╭──
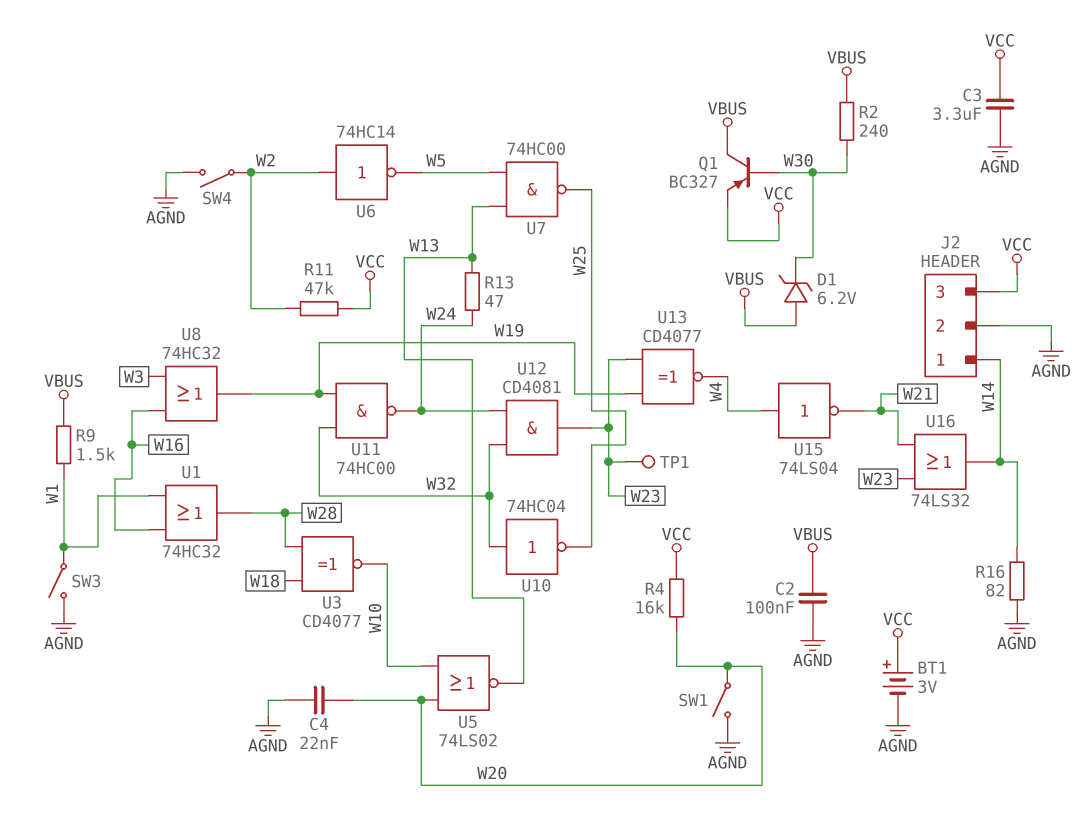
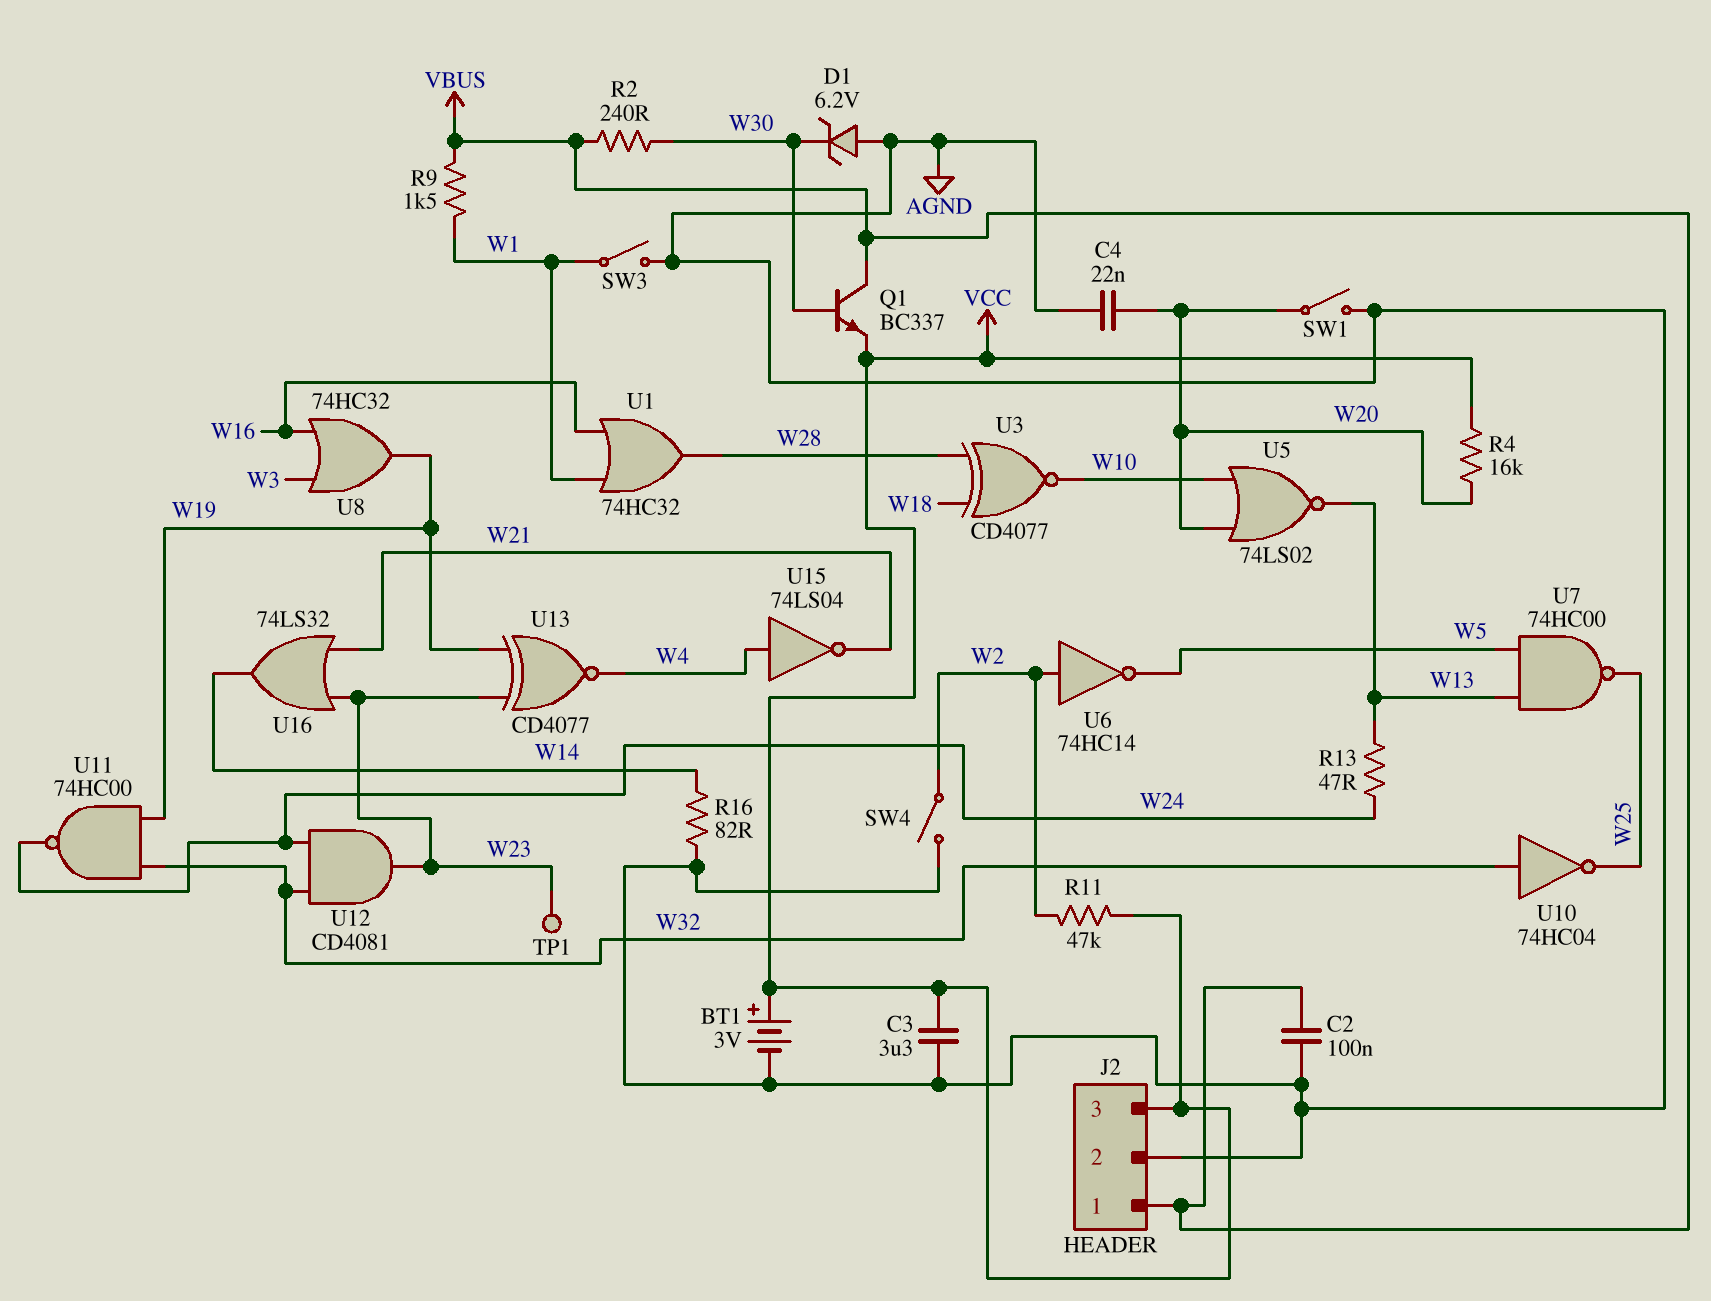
D1: zener 6.2V (A VBUS, K W30) -> zener 6.2V (A AGND, K W30)
J2 pin 1: W14 -> VBUS
Q1: PNP BC327 (B W30, C VBUS, E VCC) -> NPN BC337 (B W30, C VBUS, E VCC)

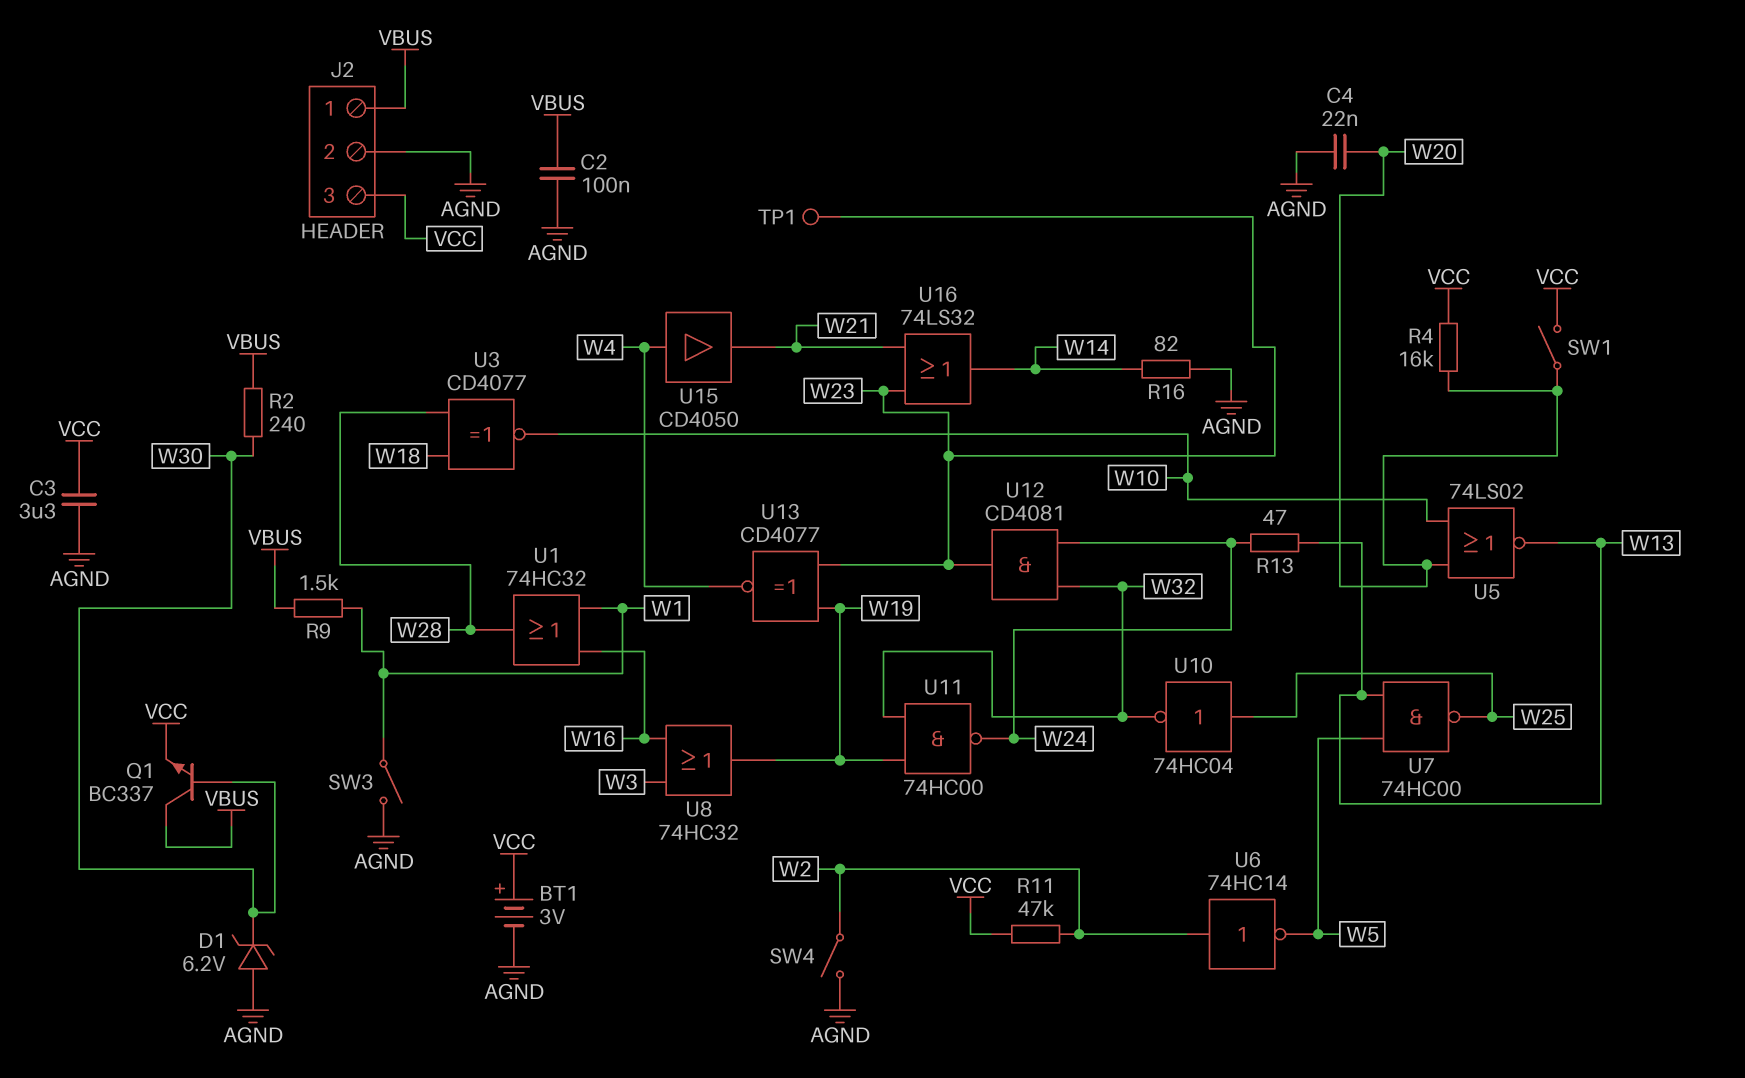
SW1: switch (AGND, W20) -> switch (VCC, W20)
U10: NOT 74HC04 (in W32, out W25) -> NOT 74HC04 (in W25, out W32)
U15: NOT 74LS04 (in W4, out W21) -> buffer CD4050 (in W4, out W21)

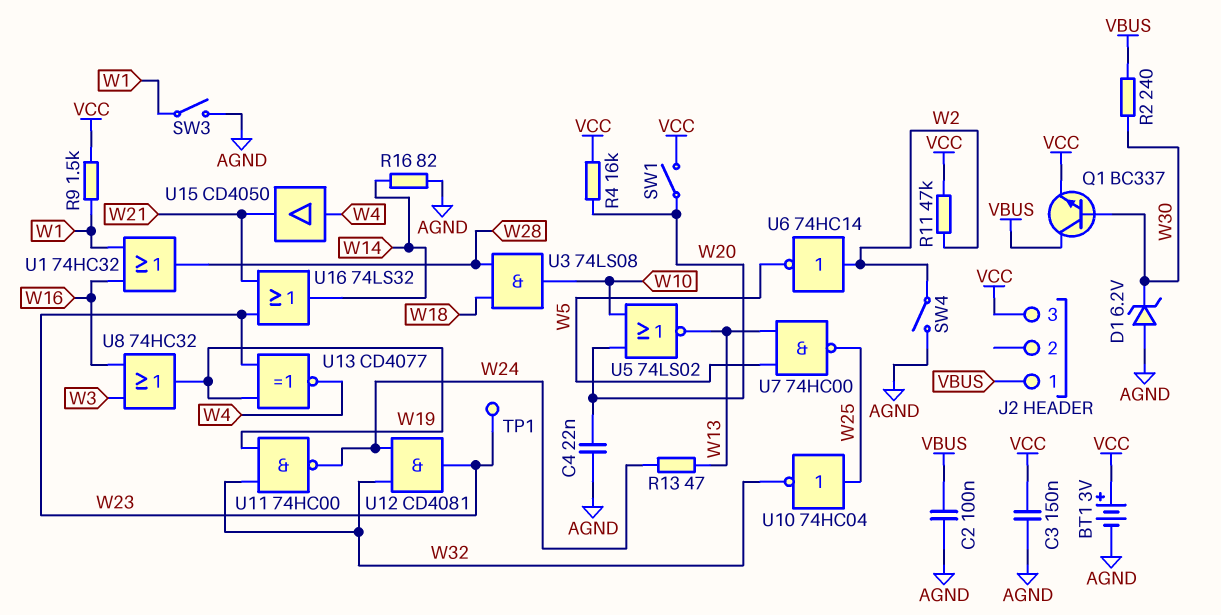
C3: 3.3uF (AGND, VCC) -> 150nF (AGND, VCC)
J2 pin 2: AGND -> none
R9: 1.5k (VBUS, W1) -> 1.5k (VCC, W1)
U3: XNOR CD4077 (in W18, in W28, out W10) -> AND 74LS08 (in W18, in W28, out W10)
╰──
→ **BRIEF**:
What is needed is every line of the data above, set down exactly but with the images left out.

→ **RESPONSE TO THIS EXERCISE**:
D1: zener 6.2V (A VBUS, K W30) -> zener 6.2V (A AGND, K W30)
J2 pin 1: W14 -> VBUS
Q1: PNP BC327 (B W30, C VBUS, E VCC) -> NPN BC337 (B W30, C VBUS, E VCC)

SW1: switch (AGND, W20) -> switch (VCC, W20)
U10: NOT 74HC04 (in W32, out W25) -> NOT 74HC04 (in W25, out W32)
U15: NOT 74LS04 (in W4, out W21) -> buffer CD4050 (in W4, out W21)

C3: 3.3uF (AGND, VCC) -> 150nF (AGND, VCC)
J2 pin 2: AGND -> none
R9: 1.5k (VBUS, W1) -> 1.5k (VCC, W1)
U3: XNOR CD4077 (in W18, in W28, out W10) -> AND 74LS08 (in W18, in W28, out W10)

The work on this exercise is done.